## Exercise objective:
Between the line containing "What was the hammer" and the line containing "The second view gained the sand" lies a run of lines; give that run again exactly, with both of those lines, and nothing else from the entries below.

======== Exercise data

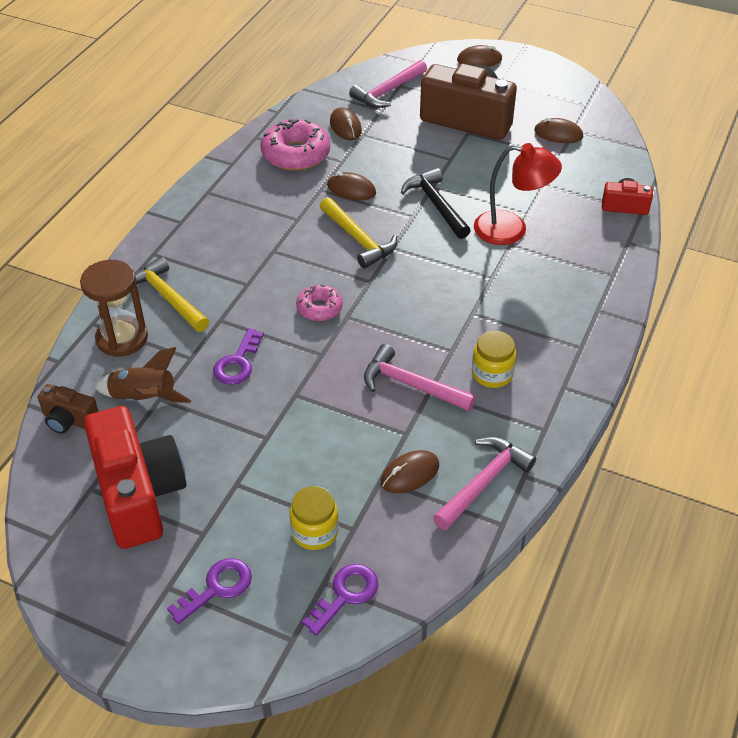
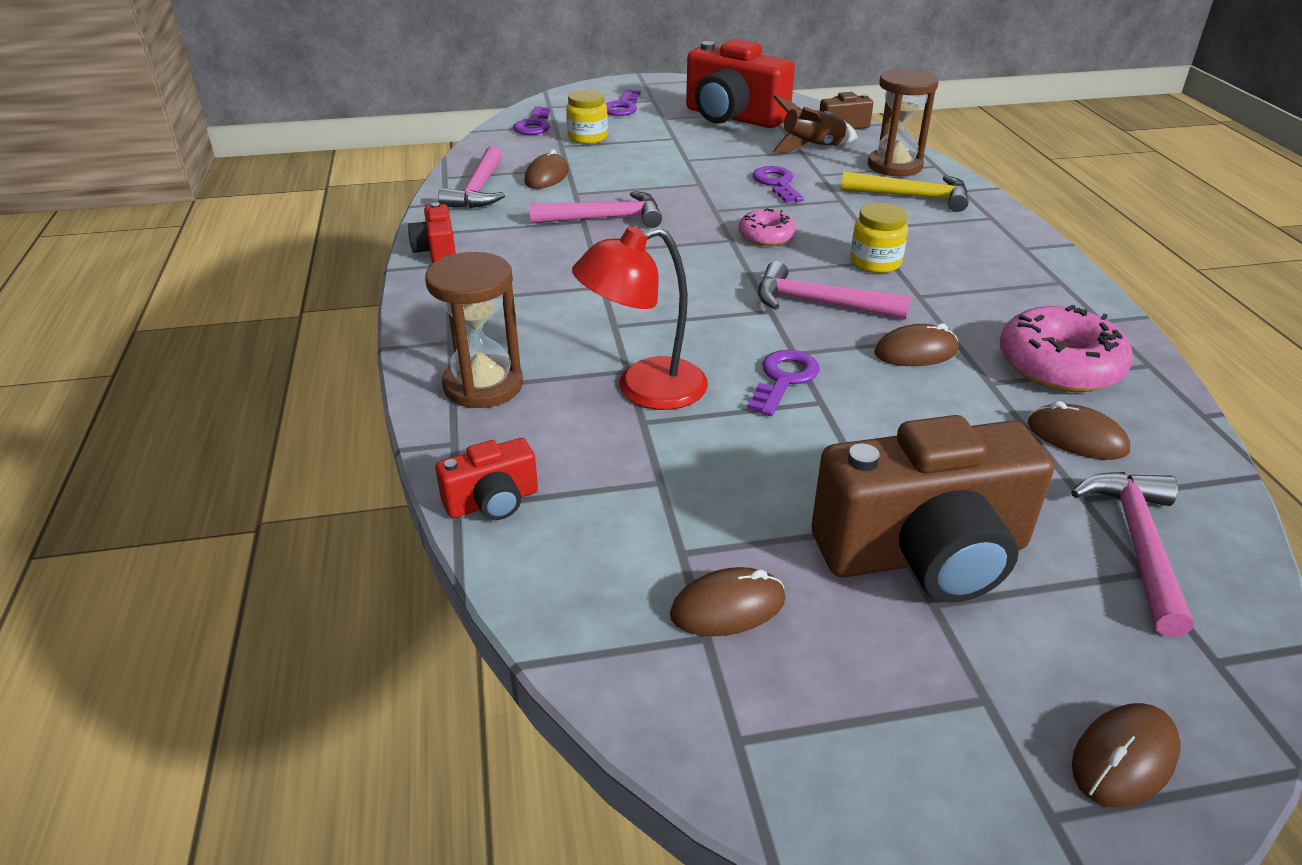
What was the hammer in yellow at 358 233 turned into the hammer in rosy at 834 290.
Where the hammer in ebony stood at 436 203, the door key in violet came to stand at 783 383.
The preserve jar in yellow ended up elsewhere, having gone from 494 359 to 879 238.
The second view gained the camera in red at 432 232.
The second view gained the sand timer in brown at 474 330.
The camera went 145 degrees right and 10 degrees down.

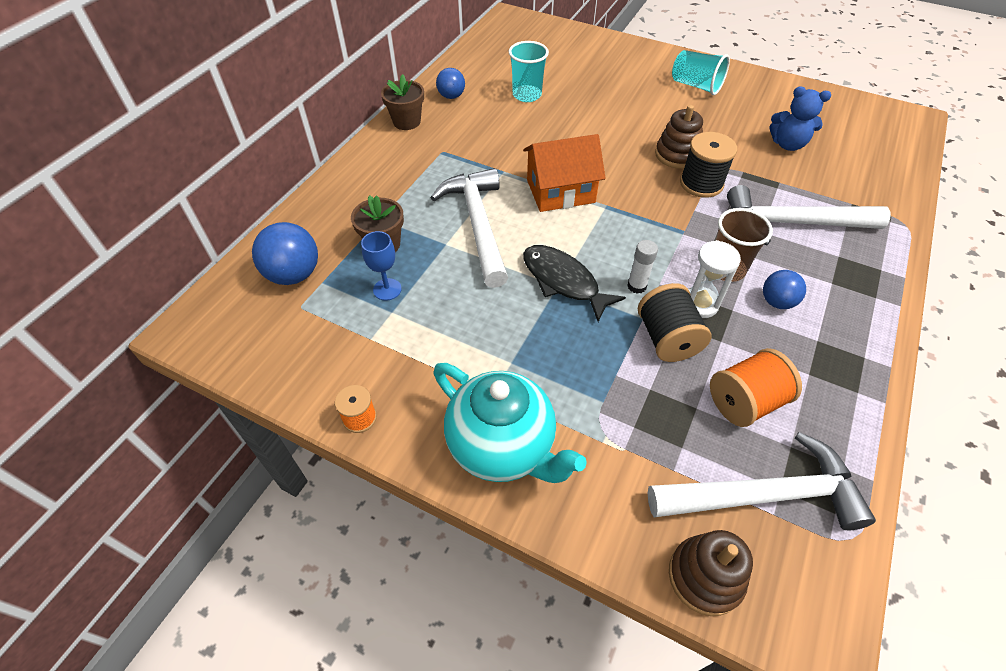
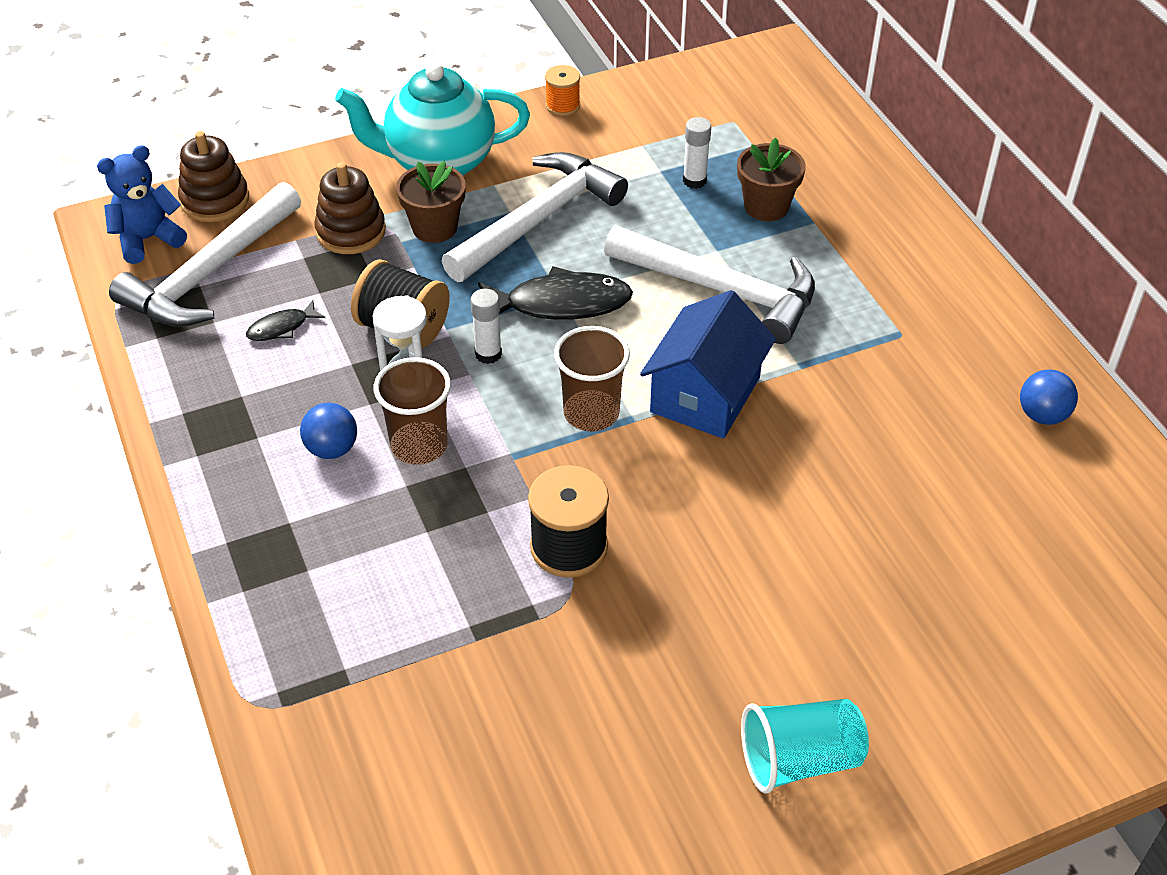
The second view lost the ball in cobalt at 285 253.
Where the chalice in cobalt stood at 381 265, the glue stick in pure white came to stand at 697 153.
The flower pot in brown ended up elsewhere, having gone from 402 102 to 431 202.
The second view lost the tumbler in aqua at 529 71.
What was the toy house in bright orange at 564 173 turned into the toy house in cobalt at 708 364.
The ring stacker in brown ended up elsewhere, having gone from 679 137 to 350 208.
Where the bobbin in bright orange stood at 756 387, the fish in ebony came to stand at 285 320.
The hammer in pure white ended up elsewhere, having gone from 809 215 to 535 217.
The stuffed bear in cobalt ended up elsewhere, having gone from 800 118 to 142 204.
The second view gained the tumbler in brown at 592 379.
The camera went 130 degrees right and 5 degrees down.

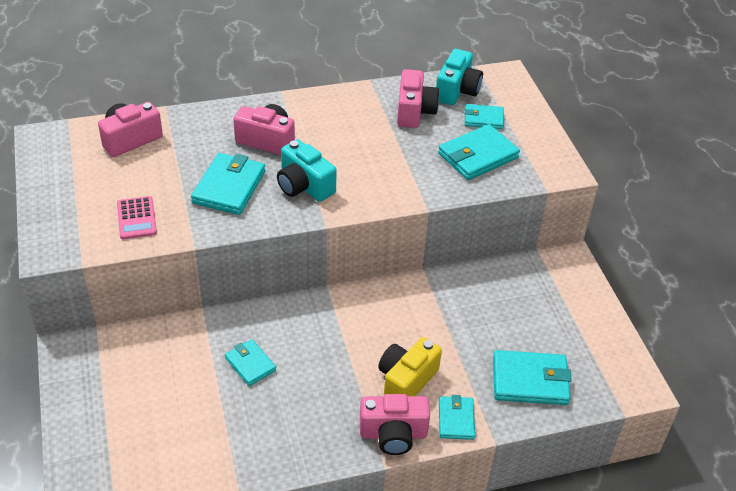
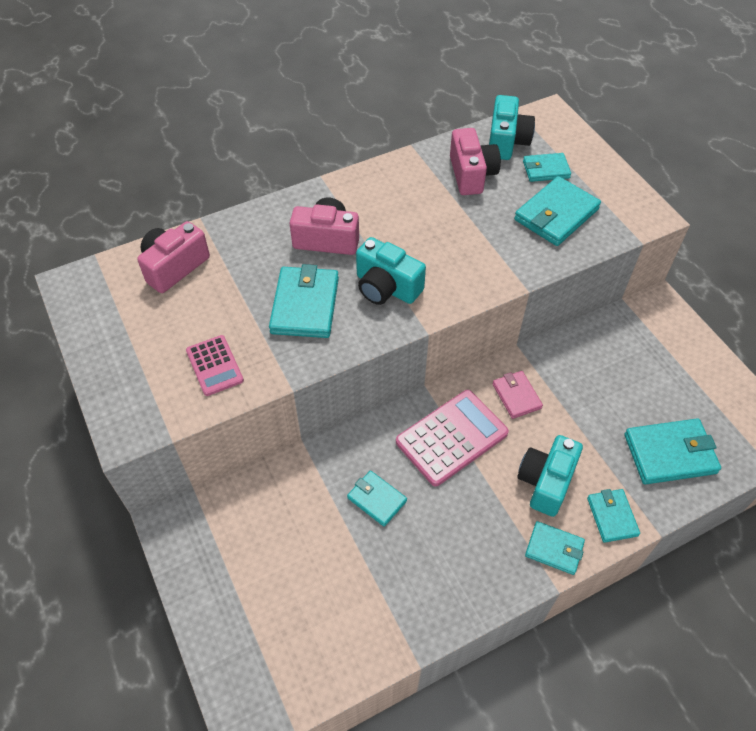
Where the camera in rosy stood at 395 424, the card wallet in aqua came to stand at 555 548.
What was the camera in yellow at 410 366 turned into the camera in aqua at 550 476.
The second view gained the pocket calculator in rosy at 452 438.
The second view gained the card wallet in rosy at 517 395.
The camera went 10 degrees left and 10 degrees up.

================
======== Exercise data

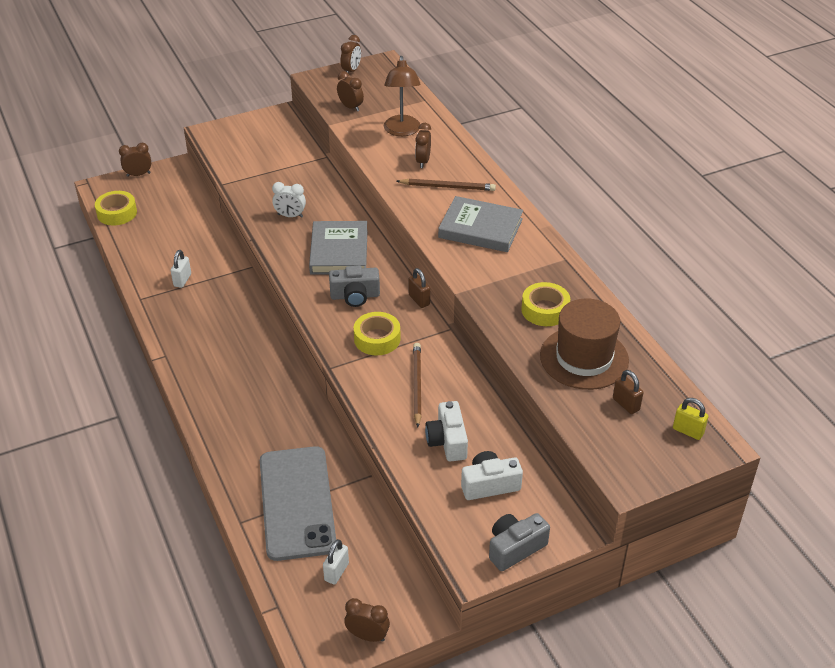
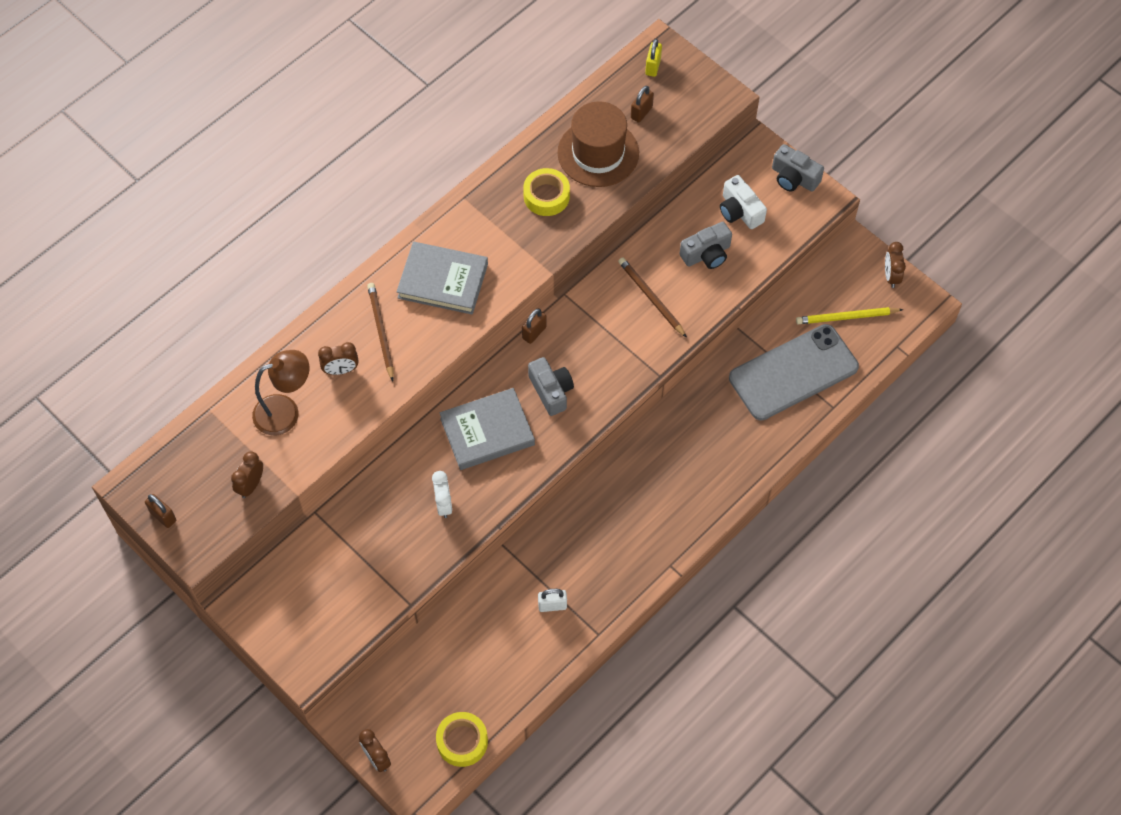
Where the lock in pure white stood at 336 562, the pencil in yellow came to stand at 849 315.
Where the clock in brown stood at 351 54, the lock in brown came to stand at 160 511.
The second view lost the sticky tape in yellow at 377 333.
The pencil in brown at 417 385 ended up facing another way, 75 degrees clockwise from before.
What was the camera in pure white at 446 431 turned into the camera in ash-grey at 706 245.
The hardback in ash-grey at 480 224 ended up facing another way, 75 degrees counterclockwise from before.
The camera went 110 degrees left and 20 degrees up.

================

## Answer to this problem:
What was the hammer in yellow at 358 233 turned into the hammer in rosy at 834 290.
Where the hammer in ebony stood at 436 203, the door key in violet came to stand at 783 383.
The preserve jar in yellow ended up elsewhere, having gone from 494 359 to 879 238.
The second view gained the camera in red at 432 232.
The second view gained the sand timer in brown at 474 330.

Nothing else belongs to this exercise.